▶ **Aufgabe**
Gib alle folgenden Datensätze Zeile für Zeile unverändert wieder.

□ □ □ □

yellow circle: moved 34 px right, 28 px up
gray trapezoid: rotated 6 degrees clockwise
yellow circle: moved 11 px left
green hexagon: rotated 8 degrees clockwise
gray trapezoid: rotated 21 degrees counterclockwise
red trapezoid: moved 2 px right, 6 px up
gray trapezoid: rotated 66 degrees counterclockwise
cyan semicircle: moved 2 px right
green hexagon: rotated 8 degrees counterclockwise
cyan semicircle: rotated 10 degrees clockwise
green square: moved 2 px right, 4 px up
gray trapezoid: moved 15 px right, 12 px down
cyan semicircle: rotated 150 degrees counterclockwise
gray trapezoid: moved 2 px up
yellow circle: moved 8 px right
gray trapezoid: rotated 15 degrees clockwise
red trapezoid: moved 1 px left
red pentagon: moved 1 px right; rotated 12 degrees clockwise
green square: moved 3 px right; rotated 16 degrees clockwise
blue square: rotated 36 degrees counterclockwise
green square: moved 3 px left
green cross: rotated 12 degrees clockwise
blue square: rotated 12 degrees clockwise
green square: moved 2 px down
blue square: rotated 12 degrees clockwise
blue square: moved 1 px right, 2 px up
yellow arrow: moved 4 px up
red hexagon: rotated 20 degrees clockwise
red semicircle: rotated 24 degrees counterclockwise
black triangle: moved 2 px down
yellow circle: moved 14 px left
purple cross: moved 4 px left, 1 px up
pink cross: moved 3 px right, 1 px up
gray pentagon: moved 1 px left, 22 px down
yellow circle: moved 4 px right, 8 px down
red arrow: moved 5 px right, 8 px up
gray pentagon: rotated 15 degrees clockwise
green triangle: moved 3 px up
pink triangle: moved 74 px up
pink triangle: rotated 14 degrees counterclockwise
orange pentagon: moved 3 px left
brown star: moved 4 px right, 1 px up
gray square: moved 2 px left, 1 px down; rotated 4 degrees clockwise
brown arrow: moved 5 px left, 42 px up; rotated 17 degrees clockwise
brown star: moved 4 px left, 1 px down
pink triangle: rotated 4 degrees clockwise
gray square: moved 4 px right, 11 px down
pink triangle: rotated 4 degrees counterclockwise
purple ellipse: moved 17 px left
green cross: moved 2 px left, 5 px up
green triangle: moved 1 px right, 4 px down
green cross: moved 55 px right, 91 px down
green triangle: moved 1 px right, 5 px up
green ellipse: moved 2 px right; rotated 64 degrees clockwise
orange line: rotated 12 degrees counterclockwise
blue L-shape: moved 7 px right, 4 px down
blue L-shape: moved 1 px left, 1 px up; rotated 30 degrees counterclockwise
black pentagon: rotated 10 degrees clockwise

□ □ □ □

▶ **Antwort**
yellow circle: moved 34 px right, 28 px up
gray trapezoid: rotated 6 degrees clockwise
yellow circle: moved 11 px left
green hexagon: rotated 8 degrees clockwise
gray trapezoid: rotated 21 degrees counterclockwise
red trapezoid: moved 2 px right, 6 px up
gray trapezoid: rotated 66 degrees counterclockwise
cyan semicircle: moved 2 px right
green hexagon: rotated 8 degrees counterclockwise
cyan semicircle: rotated 10 degrees clockwise
green square: moved 2 px right, 4 px up
gray trapezoid: moved 15 px right, 12 px down
cyan semicircle: rotated 150 degrees counterclockwise
gray trapezoid: moved 2 px up
yellow circle: moved 8 px right
gray trapezoid: rotated 15 degrees clockwise
red trapezoid: moved 1 px left
red pentagon: moved 1 px right; rotated 12 degrees clockwise
green square: moved 3 px right; rotated 16 degrees clockwise
blue square: rotated 36 degrees counterclockwise
green square: moved 3 px left
green cross: rotated 12 degrees clockwise
blue square: rotated 12 degrees clockwise
green square: moved 2 px down
blue square: rotated 12 degrees clockwise
blue square: moved 1 px right, 2 px up
yellow arrow: moved 4 px up
red hexagon: rotated 20 degrees clockwise
red semicircle: rotated 24 degrees counterclockwise
black triangle: moved 2 px down
yellow circle: moved 14 px left
purple cross: moved 4 px left, 1 px up
pink cross: moved 3 px right, 1 px up
gray pentagon: moved 1 px left, 22 px down
yellow circle: moved 4 px right, 8 px down
red arrow: moved 5 px right, 8 px up
gray pentagon: rotated 15 degrees clockwise
green triangle: moved 3 px up
pink triangle: moved 74 px up
pink triangle: rotated 14 degrees counterclockwise
orange pentagon: moved 3 px left
brown star: moved 4 px right, 1 px up
gray square: moved 2 px left, 1 px down; rotated 4 degrees clockwise
brown arrow: moved 5 px left, 42 px up; rotated 17 degrees clockwise
brown star: moved 4 px left, 1 px down
pink triangle: rotated 4 degrees clockwise
gray square: moved 4 px right, 11 px down
pink triangle: rotated 4 degrees counterclockwise
purple ellipse: moved 17 px left
green cross: moved 2 px left, 5 px up
green triangle: moved 1 px right, 4 px down
green cross: moved 55 px right, 91 px down
green triangle: moved 1 px right, 5 px up
green ellipse: moved 2 px right; rotated 64 degrees clockwise
orange line: rotated 12 degrees counterclockwise
blue L-shape: moved 7 px right, 4 px down
blue L-shape: moved 1 px left, 1 px up; rotated 30 degrees counterclockwise
black pentagon: rotated 10 degrees clockwise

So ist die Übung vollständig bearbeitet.